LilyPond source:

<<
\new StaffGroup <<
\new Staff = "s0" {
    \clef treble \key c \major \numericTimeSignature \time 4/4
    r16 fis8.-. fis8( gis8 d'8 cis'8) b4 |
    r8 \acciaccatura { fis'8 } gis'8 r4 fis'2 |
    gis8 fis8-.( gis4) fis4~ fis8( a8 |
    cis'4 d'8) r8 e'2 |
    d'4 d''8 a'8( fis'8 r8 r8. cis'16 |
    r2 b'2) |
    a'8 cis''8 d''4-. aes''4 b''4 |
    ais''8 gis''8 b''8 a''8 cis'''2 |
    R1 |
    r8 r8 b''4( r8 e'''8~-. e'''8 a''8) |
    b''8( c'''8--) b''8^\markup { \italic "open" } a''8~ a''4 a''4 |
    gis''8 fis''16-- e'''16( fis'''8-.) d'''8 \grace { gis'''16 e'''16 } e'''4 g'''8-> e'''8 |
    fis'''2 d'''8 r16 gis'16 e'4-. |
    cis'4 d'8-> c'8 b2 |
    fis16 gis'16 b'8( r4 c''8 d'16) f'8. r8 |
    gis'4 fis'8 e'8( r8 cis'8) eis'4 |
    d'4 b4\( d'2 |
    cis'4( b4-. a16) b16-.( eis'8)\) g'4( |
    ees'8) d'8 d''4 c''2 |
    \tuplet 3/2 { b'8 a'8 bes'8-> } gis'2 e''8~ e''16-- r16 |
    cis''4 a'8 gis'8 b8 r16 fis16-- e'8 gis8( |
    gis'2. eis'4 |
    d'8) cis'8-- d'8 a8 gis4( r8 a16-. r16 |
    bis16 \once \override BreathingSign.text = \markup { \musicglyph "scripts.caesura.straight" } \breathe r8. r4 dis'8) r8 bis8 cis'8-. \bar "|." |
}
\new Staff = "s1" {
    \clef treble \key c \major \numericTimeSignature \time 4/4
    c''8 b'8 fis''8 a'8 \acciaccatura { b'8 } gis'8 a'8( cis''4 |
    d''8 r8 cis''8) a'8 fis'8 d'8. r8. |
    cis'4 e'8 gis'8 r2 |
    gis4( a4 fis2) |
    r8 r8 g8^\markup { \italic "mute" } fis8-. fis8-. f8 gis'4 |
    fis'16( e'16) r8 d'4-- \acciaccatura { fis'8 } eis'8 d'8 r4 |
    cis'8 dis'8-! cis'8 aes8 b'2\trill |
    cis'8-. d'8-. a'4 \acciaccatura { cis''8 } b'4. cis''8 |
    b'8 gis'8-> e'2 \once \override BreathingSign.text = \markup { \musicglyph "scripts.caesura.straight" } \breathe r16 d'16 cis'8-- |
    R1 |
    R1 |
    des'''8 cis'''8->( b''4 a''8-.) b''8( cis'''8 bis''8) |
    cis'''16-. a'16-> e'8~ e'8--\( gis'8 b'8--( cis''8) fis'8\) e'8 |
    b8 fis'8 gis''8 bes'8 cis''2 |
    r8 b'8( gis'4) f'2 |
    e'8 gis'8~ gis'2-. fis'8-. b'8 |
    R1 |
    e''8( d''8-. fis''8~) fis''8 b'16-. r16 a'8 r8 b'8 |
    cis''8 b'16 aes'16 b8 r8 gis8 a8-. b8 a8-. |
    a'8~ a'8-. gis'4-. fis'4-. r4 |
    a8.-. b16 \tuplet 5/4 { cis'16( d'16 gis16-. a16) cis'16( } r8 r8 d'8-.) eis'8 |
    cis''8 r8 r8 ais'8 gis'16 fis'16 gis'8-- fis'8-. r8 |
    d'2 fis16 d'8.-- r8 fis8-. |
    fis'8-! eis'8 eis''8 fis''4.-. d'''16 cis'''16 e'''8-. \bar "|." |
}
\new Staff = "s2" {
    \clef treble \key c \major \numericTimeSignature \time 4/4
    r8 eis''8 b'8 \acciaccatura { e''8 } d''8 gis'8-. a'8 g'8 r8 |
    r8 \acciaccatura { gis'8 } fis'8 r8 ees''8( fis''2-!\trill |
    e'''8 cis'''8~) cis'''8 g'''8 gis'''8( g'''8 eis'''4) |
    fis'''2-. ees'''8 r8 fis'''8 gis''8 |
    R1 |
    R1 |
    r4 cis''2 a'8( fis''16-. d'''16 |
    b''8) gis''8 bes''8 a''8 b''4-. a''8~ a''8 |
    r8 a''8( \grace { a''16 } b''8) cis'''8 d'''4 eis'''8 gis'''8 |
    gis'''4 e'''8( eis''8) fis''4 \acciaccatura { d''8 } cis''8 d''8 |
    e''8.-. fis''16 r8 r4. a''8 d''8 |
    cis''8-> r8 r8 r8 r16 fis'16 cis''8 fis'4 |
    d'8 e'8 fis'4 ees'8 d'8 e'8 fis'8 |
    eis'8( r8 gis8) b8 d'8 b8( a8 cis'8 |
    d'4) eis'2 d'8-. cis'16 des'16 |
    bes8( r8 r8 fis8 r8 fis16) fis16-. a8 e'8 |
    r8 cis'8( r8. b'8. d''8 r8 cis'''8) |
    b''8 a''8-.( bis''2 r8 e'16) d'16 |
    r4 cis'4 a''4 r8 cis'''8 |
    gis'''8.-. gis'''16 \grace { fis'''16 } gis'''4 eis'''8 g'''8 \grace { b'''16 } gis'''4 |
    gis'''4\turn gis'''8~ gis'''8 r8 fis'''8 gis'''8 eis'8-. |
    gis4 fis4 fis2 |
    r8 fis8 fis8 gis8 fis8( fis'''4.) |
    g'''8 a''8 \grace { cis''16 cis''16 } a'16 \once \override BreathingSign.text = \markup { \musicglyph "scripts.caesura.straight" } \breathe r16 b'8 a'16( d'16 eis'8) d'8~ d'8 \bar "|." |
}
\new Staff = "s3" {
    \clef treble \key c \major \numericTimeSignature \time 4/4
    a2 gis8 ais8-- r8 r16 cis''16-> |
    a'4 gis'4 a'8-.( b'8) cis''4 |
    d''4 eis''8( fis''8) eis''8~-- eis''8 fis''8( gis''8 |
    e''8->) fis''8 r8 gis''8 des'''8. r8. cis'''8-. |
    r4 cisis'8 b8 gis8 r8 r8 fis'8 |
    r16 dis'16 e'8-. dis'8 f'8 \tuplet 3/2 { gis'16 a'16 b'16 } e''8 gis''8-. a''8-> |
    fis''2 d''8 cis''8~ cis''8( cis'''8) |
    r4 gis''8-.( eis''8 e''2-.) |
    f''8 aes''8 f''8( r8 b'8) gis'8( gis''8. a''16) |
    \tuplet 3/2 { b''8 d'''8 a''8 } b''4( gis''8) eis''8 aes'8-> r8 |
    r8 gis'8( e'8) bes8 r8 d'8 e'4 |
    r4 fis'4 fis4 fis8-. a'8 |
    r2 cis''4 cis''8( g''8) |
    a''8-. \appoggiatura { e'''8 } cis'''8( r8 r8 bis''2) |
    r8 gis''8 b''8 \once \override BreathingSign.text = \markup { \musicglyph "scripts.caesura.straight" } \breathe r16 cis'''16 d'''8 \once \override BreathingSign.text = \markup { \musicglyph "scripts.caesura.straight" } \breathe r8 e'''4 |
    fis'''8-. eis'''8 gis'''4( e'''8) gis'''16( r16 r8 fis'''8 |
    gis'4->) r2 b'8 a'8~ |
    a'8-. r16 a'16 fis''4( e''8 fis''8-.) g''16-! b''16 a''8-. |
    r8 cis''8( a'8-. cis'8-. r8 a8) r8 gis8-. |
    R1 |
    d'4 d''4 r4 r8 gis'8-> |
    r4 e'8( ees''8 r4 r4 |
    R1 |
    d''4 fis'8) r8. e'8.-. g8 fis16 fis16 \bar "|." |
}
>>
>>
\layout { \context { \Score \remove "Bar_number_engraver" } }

- - -

WRITTEN INSTRUCTION:
Which lines in the records contain the string "override"? Return every one of them in full, treating uppercase and lowercase letters as distinct.

FULL SOLUTION:
    bis16 \once \override BreathingSign.text = \markup { \musicglyph "scripts.caesura.straight" } \breathe r8. r4 dis'8) r8 bis8 cis'8-. \bar "|." |
    b'8 gis'8-> e'2 \once \override BreathingSign.text = \markup { \musicglyph "scripts.caesura.straight" } \breathe r16 d'16 cis'8-- |
    g'''8 a''8 \grace { cis''16 cis''16 } a'16 \once \override BreathingSign.text = \markup { \musicglyph "scripts.caesura.straight" } \breathe r16 b'8 a'16( d'16 eis'8) d'8~ d'8 \bar "|." |
    r8 gis''8 b''8 \once \override BreathingSign.text = \markup { \musicglyph "scripts.caesura.straight" } \breathe r16 cis'''16 d'''8 \once \override BreathingSign.text = \markup { \musicglyph "scripts.caesura.straight" } \breathe r8 e'''4 |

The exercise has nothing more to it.